* **SOURCE INFORMATION**:
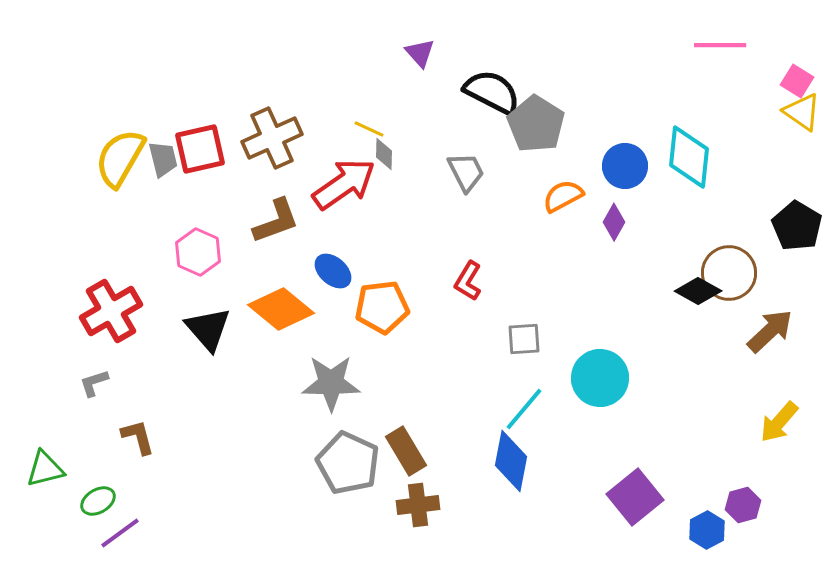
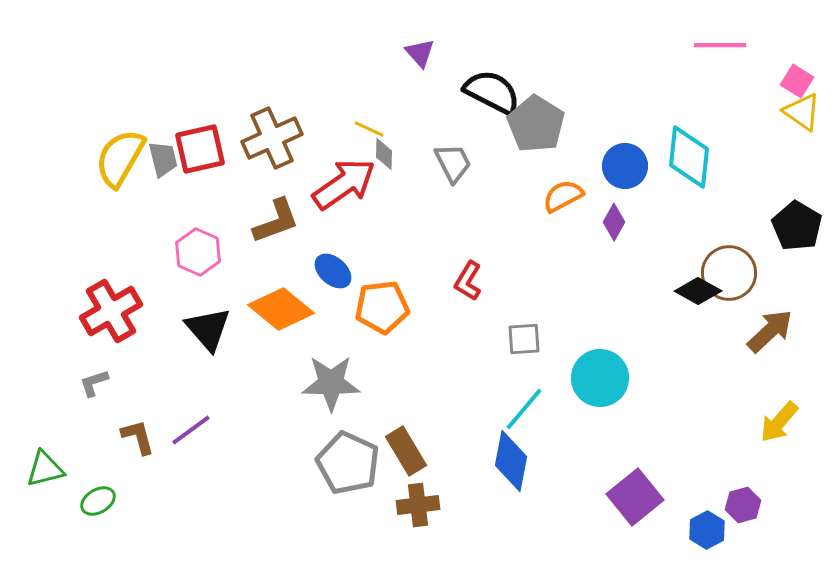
gray trapezoid at (466, 172): moved 13 px left, 9 px up
purple line at (120, 533): moved 71 px right, 103 px up
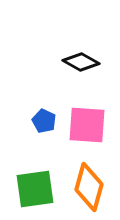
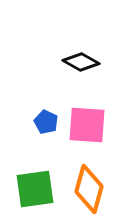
blue pentagon: moved 2 px right, 1 px down
orange diamond: moved 2 px down
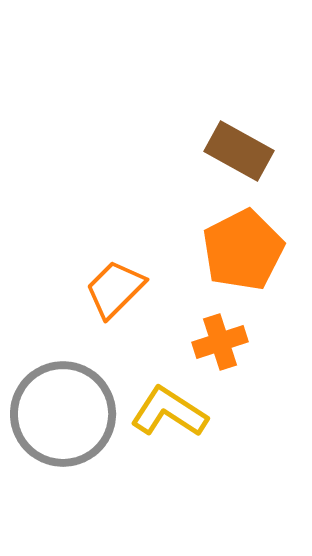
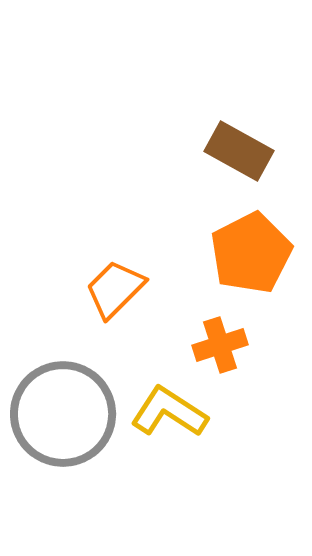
orange pentagon: moved 8 px right, 3 px down
orange cross: moved 3 px down
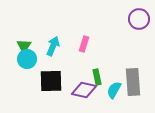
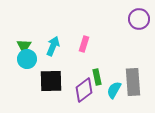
purple diamond: rotated 50 degrees counterclockwise
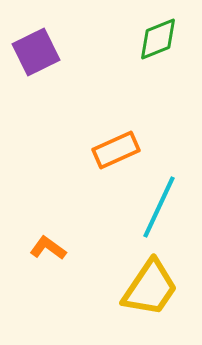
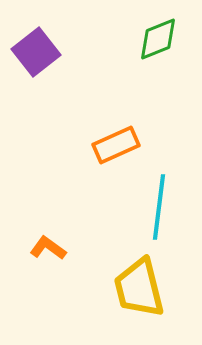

* **EXERCISE GOAL**:
The lines from the one holding "orange diamond: moved 2 px down" through the end of the material above are to be echoed exactly, both ends included. Do not include pictures.

* **ANSWER TO THIS EXERCISE**:
orange diamond: moved 2 px down
orange pentagon: moved 8 px right, 3 px down
orange cross: moved 3 px down
purple diamond: rotated 50 degrees counterclockwise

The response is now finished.